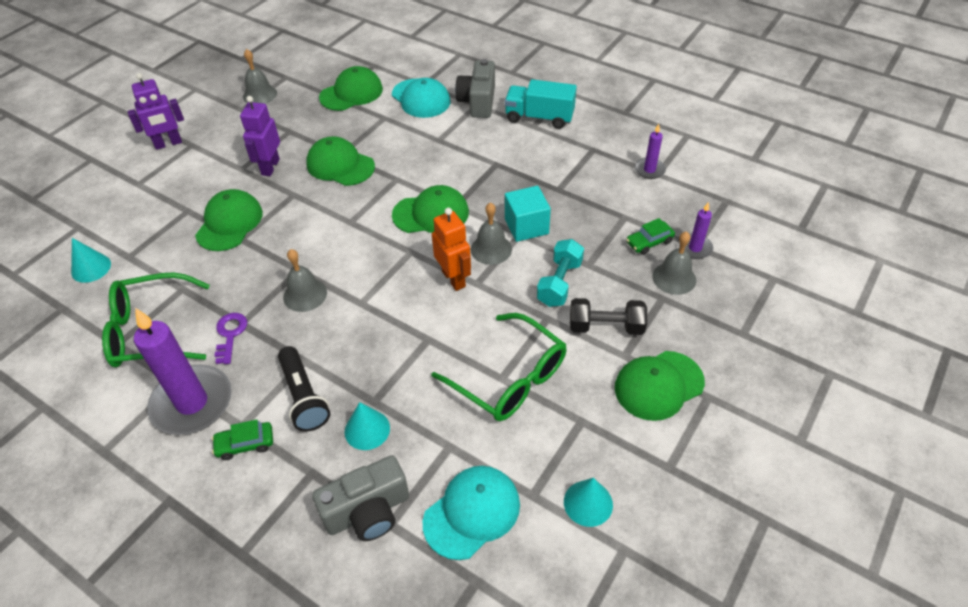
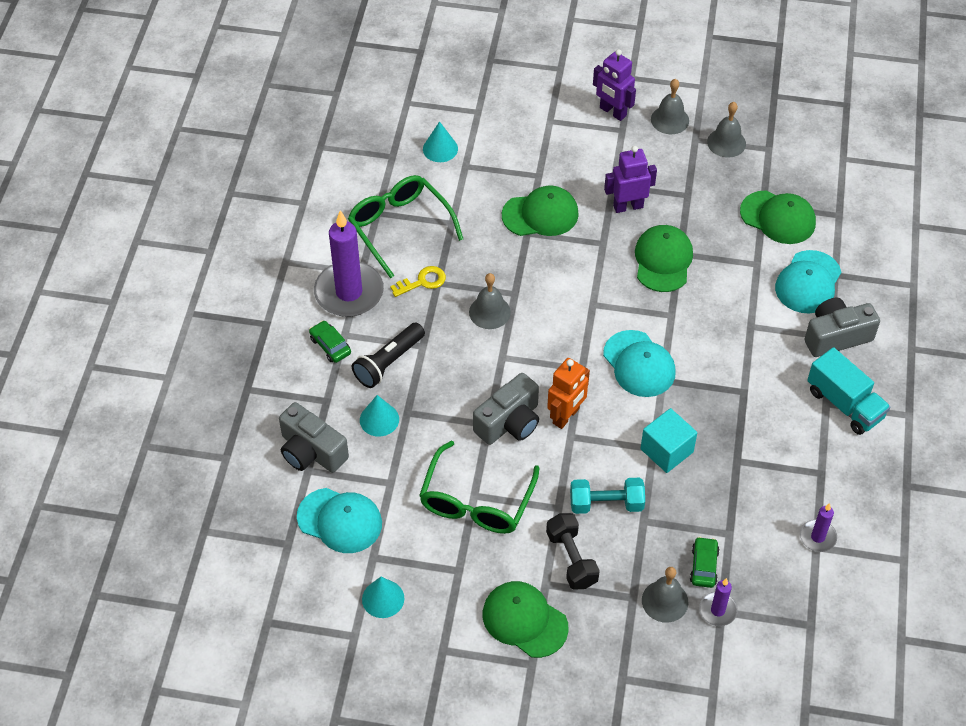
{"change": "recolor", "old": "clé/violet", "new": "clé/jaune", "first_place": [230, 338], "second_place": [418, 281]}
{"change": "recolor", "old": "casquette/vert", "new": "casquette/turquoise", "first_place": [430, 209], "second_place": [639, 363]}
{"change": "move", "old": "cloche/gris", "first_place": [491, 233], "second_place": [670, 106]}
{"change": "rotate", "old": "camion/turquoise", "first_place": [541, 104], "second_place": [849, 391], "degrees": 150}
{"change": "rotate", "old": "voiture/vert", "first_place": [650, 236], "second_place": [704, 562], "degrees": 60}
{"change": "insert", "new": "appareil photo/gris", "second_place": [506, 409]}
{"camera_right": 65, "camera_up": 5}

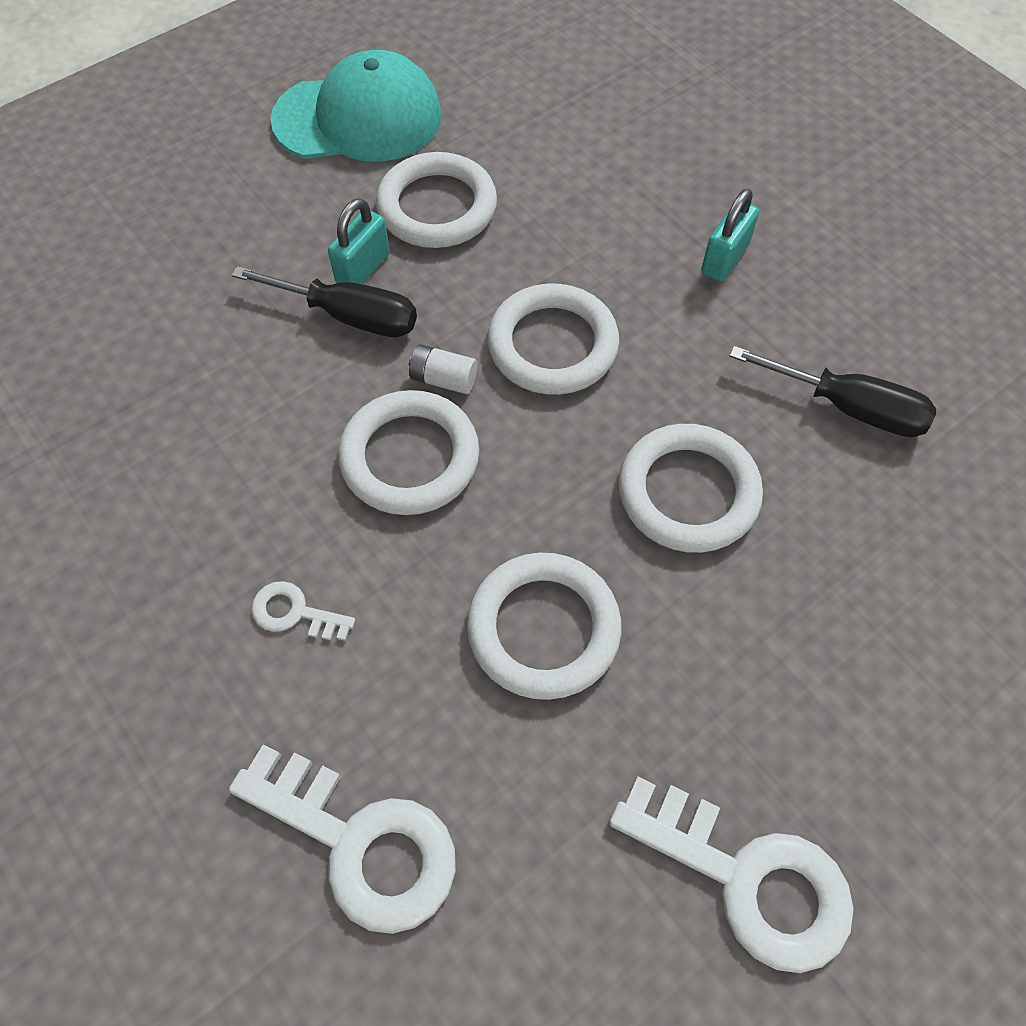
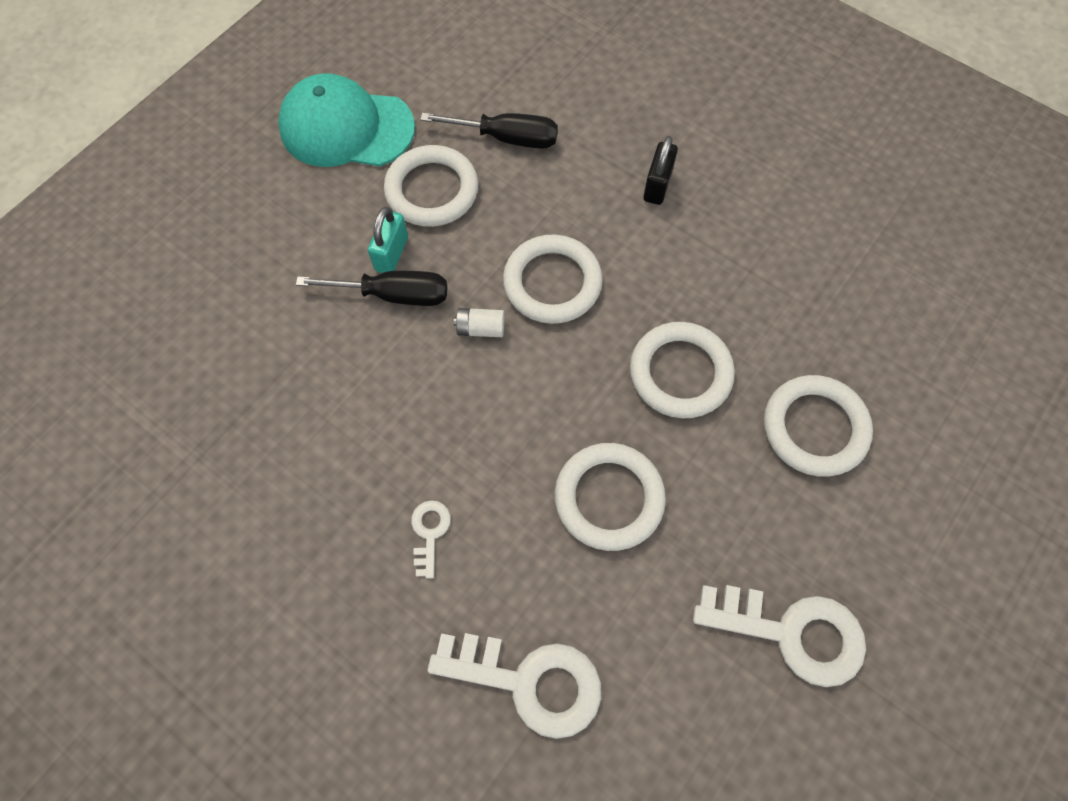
{"change": "rotate", "old": "clé/blanc", "first_place": [303, 611], "second_place": [431, 539], "degrees": 90}
{"change": "rotate", "old": "casquette/turquoise", "first_place": [356, 106], "second_place": [346, 120], "degrees": -150}
{"change": "move", "old": "anneau/blanc", "first_place": [408, 452], "second_place": [818, 426]}
{"change": "recolor", "old": "cadenas/turquoise", "new": "cadenas/noir", "first_place": [730, 235], "second_place": [660, 170]}
{"change": "move", "old": "tournevis/noir", "first_place": [832, 391], "second_place": [489, 131]}
{"camera_right": -15, "camera_up": 5}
——————————
__EXERCISE DESCRIPTION__:
Using the listing, collect all lines in which the string "gris" is found.

__EXERCISE SOLUTION__:
{"change": "move", "old": "cloche/gris", "first_place": [491, 233], "second_place": [670, 106]}
{"change": "insert", "new": "appareil photo/gris", "second_place": [506, 409]}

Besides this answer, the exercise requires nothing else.